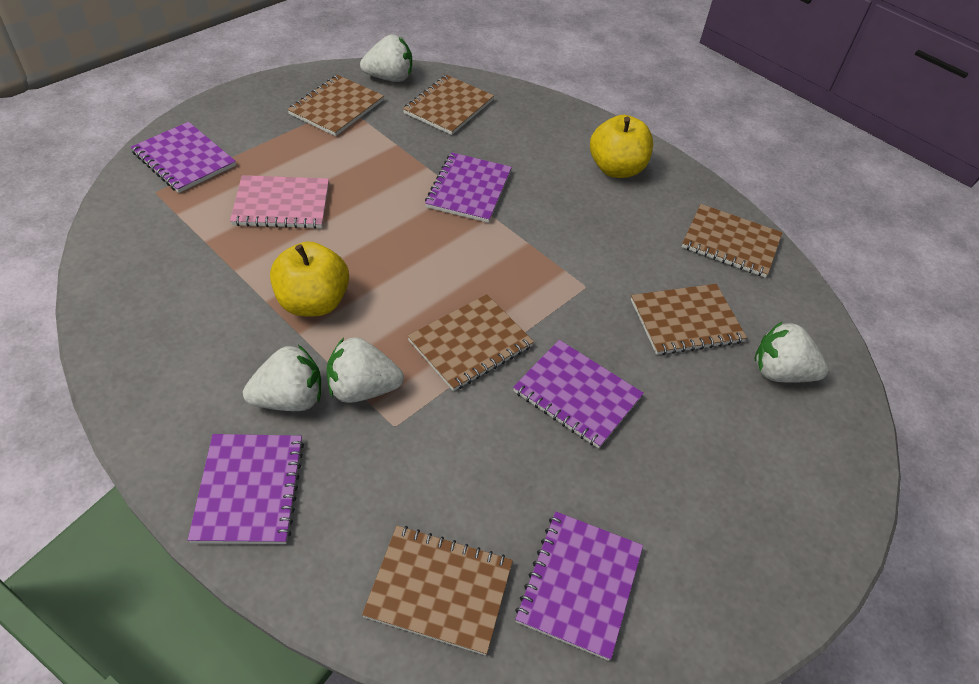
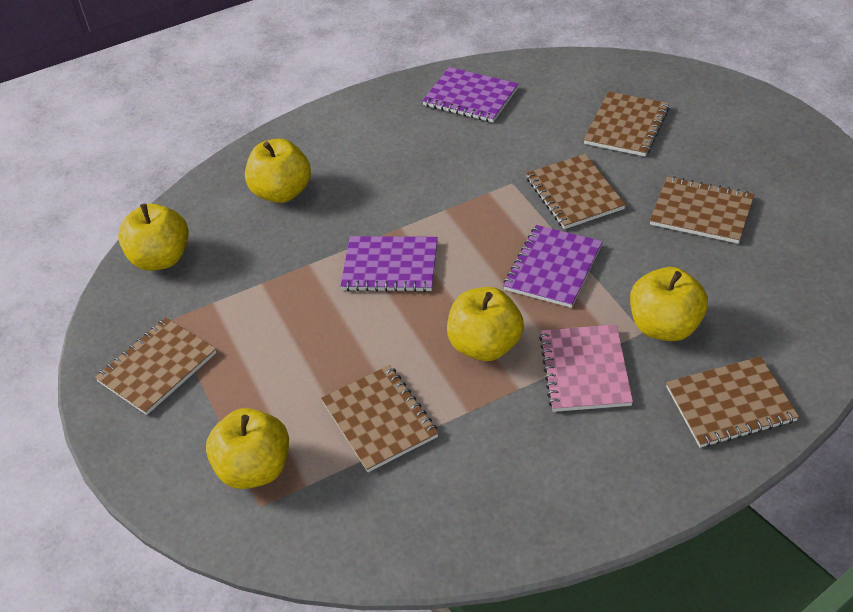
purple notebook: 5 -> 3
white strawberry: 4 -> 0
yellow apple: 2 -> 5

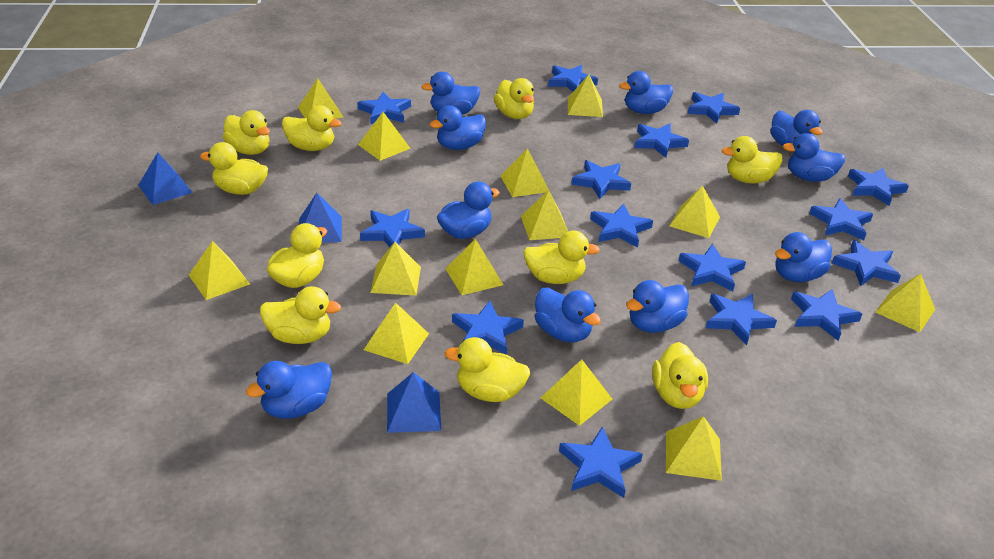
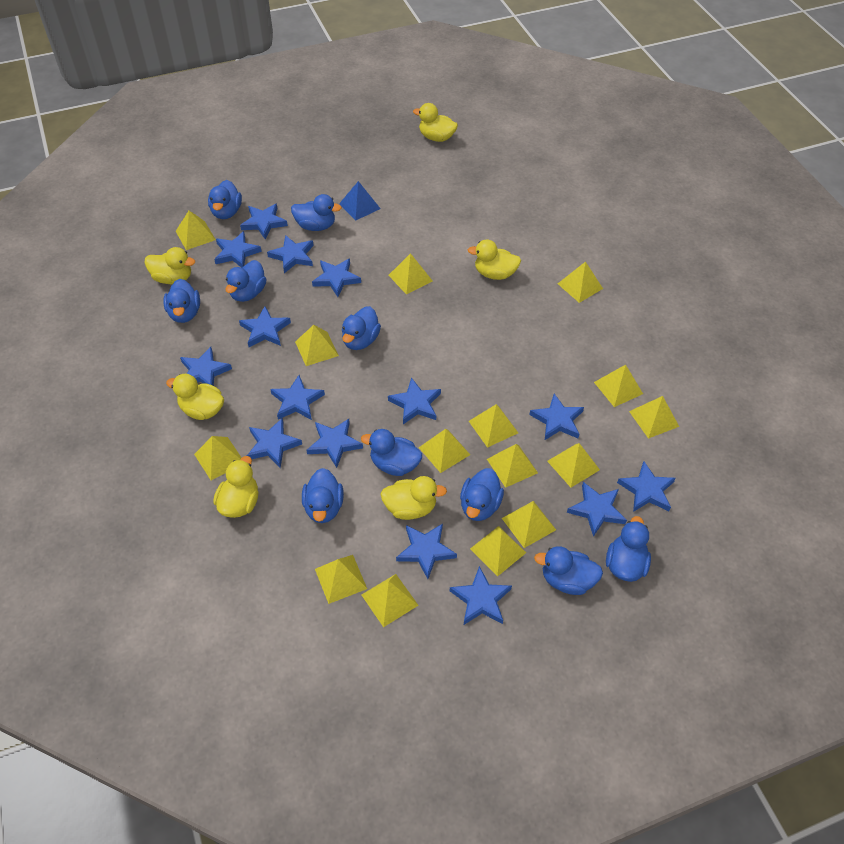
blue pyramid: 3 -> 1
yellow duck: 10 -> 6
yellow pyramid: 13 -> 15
---*---
*TASK DIRECTIONS*:
Reproduce the material word for word, pictures excluded.

*SOLUTION FOR THIS EXERCISE*:
purple notebook: 5 -> 3
white strawberry: 4 -> 0
yellow apple: 2 -> 5

blue pyramid: 3 -> 1
yellow duck: 10 -> 6
yellow pyramid: 13 -> 15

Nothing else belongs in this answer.